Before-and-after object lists
- Opening Delimiter -

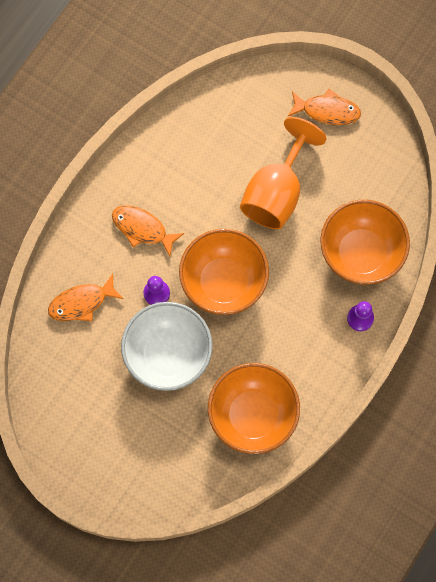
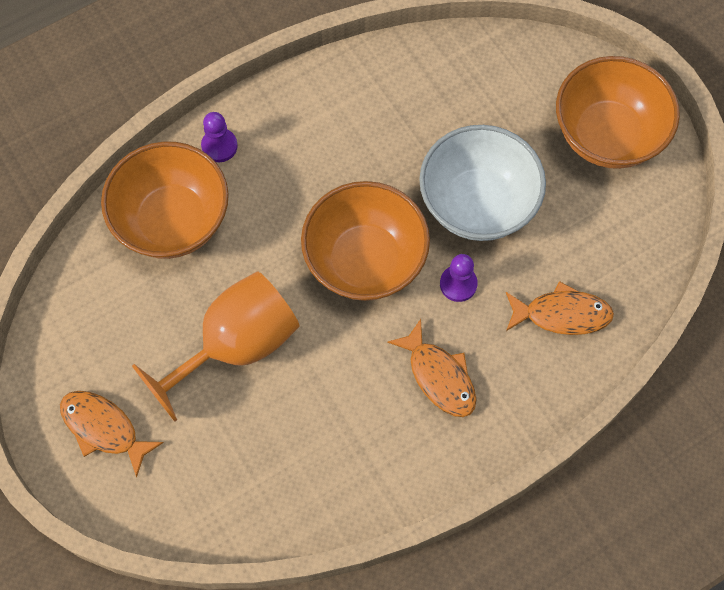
camera: 155 degrees left, 5 degrees down
(252, 415) = (407, 95): orange bowl -> orange bowl (607, 135)

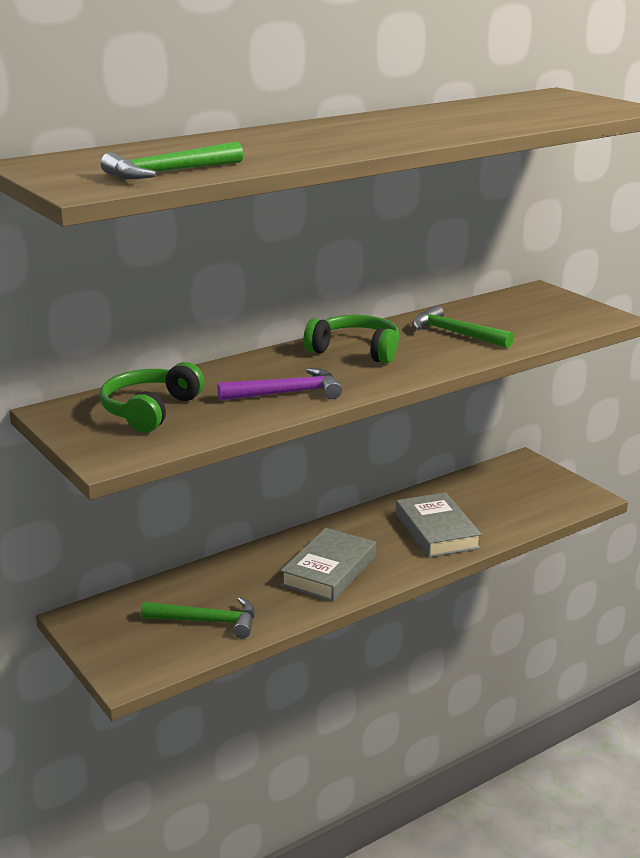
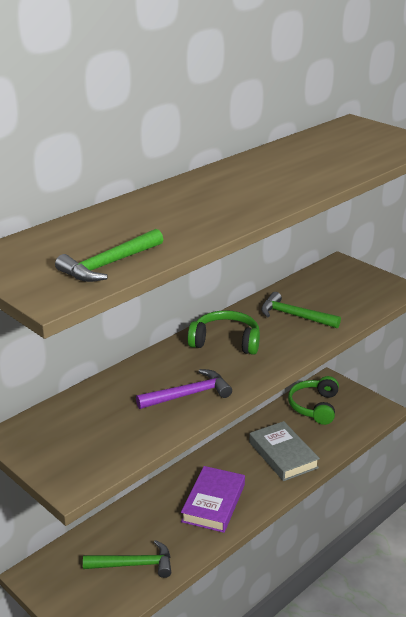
camera: 10 degrees left, 5 degrees up
(150, 410) = (87, 425): green headphones -> green headphones (314, 407)
(329, 571) = (213, 503): grey book -> purple book

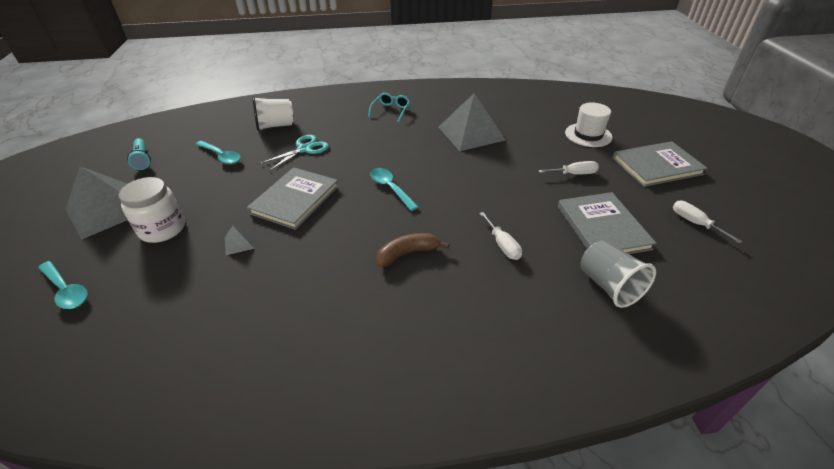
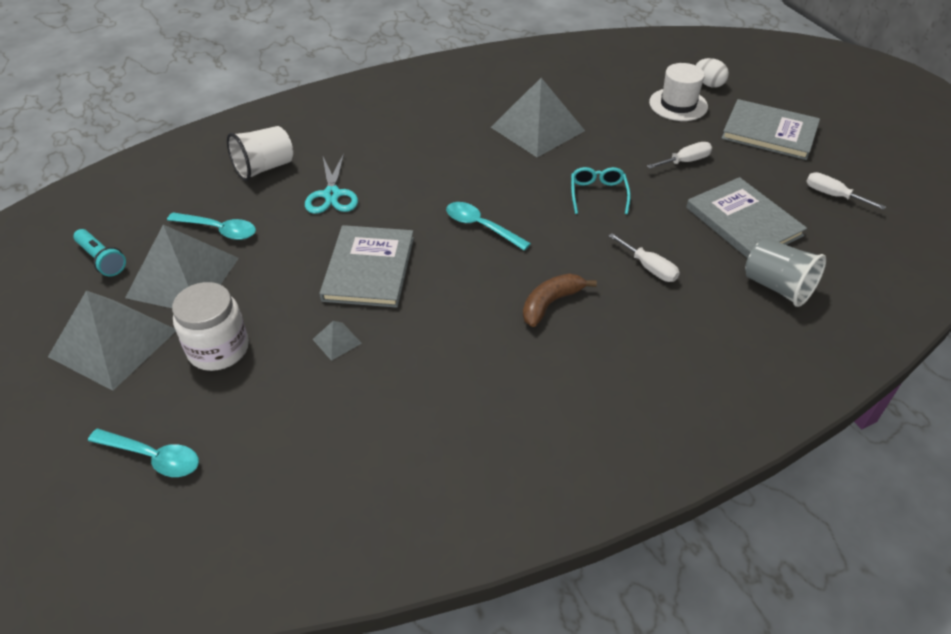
camera: 20 degrees left, 5 degrees up
(178, 179) = (183, 277): none -> grey pyramid
(304, 149) = (331, 195): turquoise scissors -> turquoise scissors turned 150 degrees clockwise
(391, 110) = (413, 114): turquoise glasses -> turquoise glasses (598, 194)
(620, 125) = (708, 84): none -> white egg
(656, 166) = (769, 132): grey book -> grey book turned 60 degrees clockwise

- Closing Delimiter -

__Exercise__:
Once the line containing "(329, 571) = (213, 503): grey" is found, transcribe it and every line after it to the end of the records, exactly and with no pictures.

__Your solution__:
(329, 571) = (213, 503): grey book -> purple book

camera: 20 degrees left, 5 degrees up
(178, 179) = (183, 277): none -> grey pyramid
(304, 149) = (331, 195): turquoise scissors -> turquoise scissors turned 150 degrees clockwise
(391, 110) = (413, 114): turquoise glasses -> turquoise glasses (598, 194)
(620, 125) = (708, 84): none -> white egg
(656, 166) = (769, 132): grey book -> grey book turned 60 degrees clockwise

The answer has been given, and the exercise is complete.